Data for analysis:
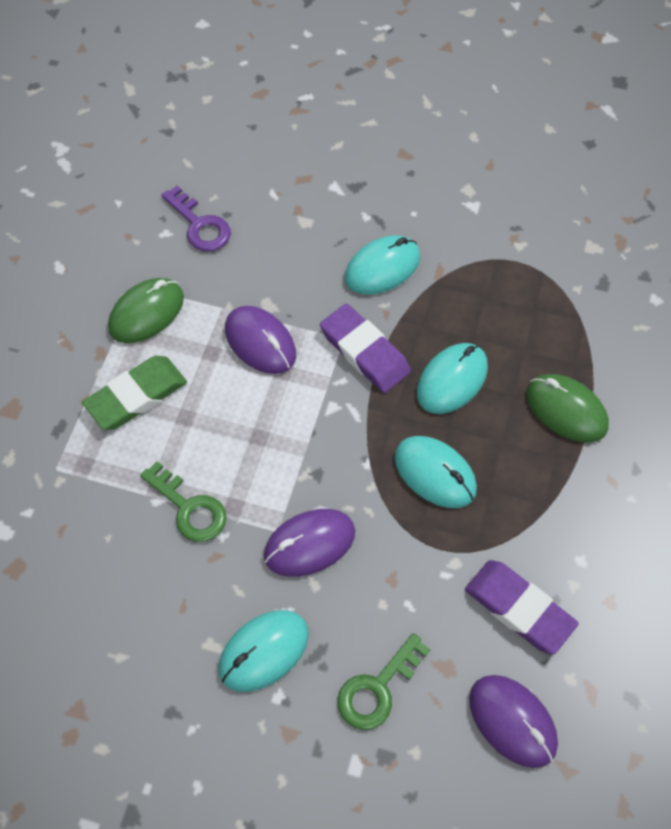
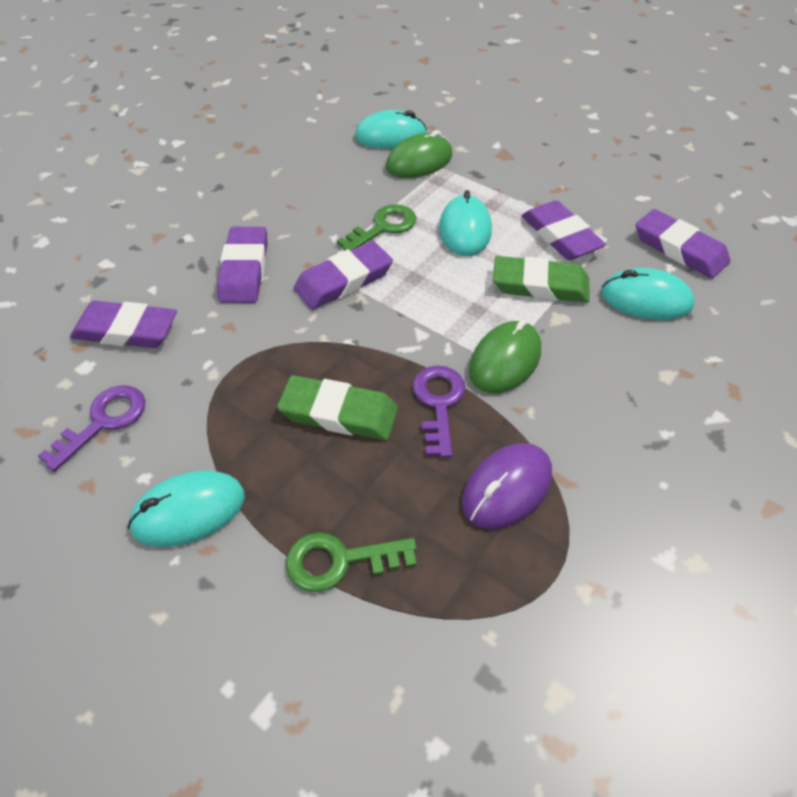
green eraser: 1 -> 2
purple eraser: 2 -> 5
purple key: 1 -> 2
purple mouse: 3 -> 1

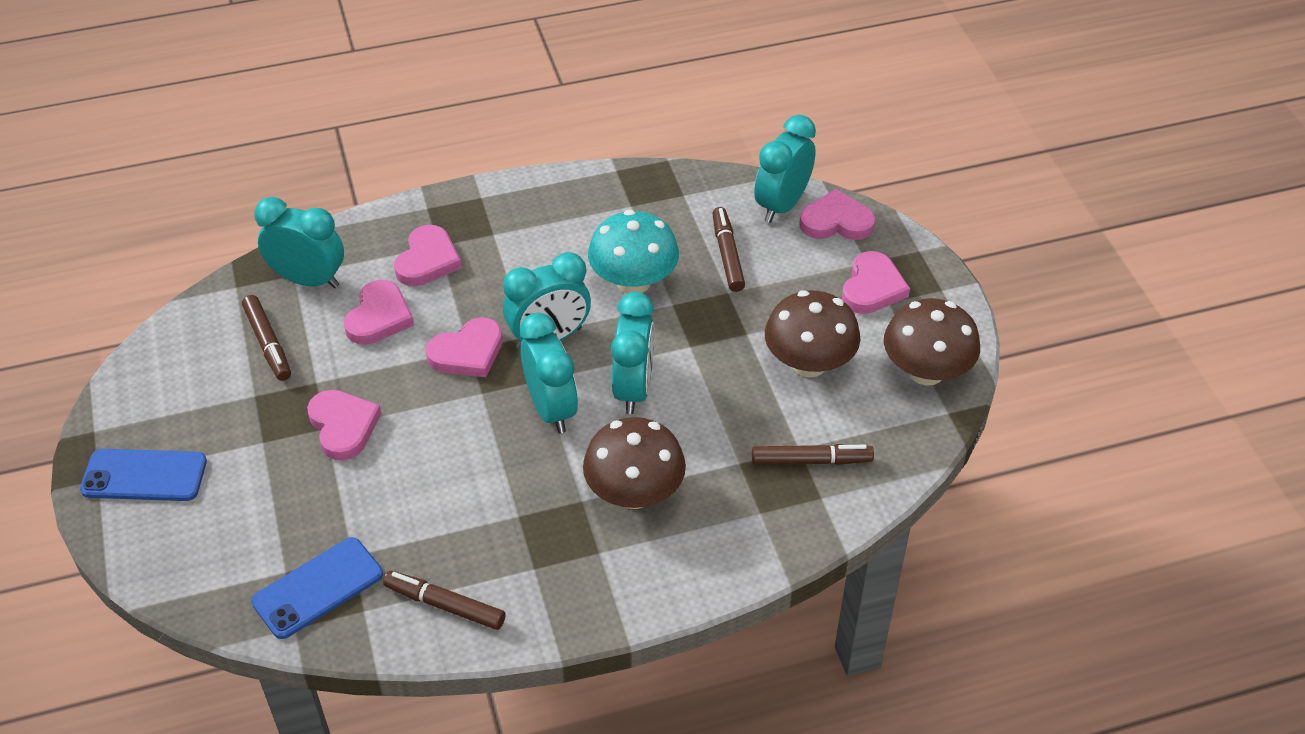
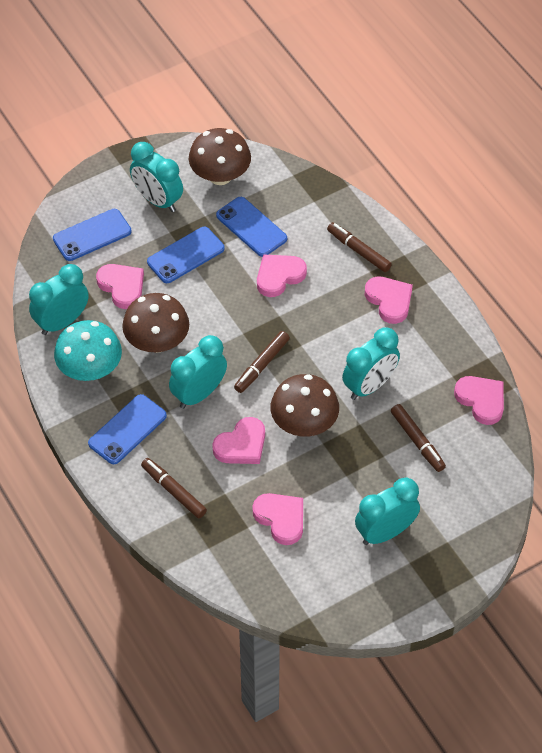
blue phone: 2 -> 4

What is expected: Write the listing out exactly, word for word, but omit the pictures.

Exercise answer:
green eraser: 1 -> 2
purple eraser: 2 -> 5
purple key: 1 -> 2
purple mouse: 3 -> 1

blue phone: 2 -> 4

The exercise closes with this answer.